*** Provided data

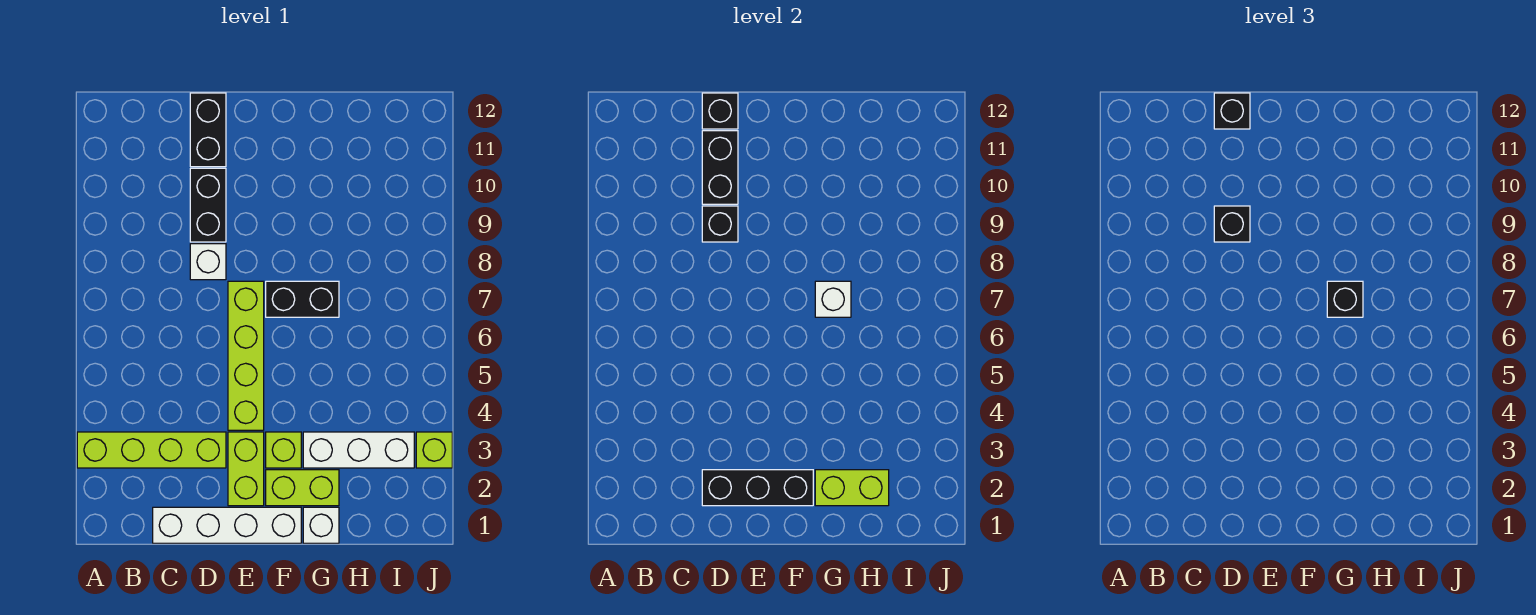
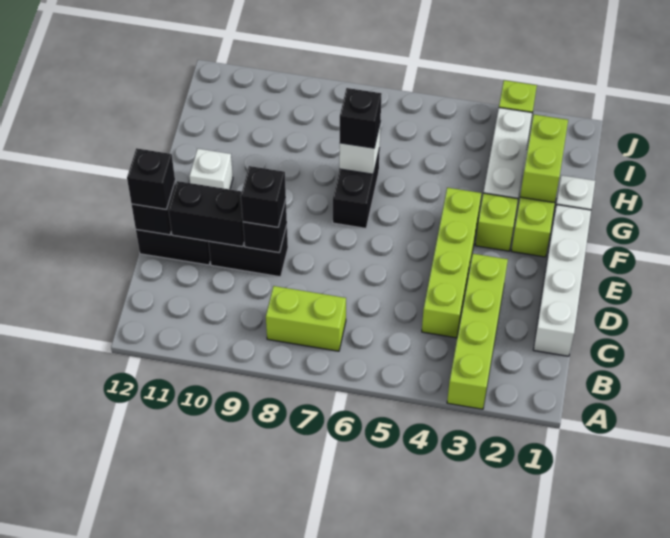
black brick D2:F2 level 2 -> none
white brick D8 level 1 -> white brick F11 level 1
lime brick E2:E3 level 1 -> lime brick B7:B8 level 1
lime brick E4:E7 level 1 -> lime brick C4:F4 level 1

******

**Exercise aim**
What's needed is a word-for-word copy of the lines from the one holding "white brick D8" through the final line of the data.

**Your solution**
white brick D8 level 1 -> white brick F11 level 1
lime brick E2:E3 level 1 -> lime brick B7:B8 level 1
lime brick E4:E7 level 1 -> lime brick C4:F4 level 1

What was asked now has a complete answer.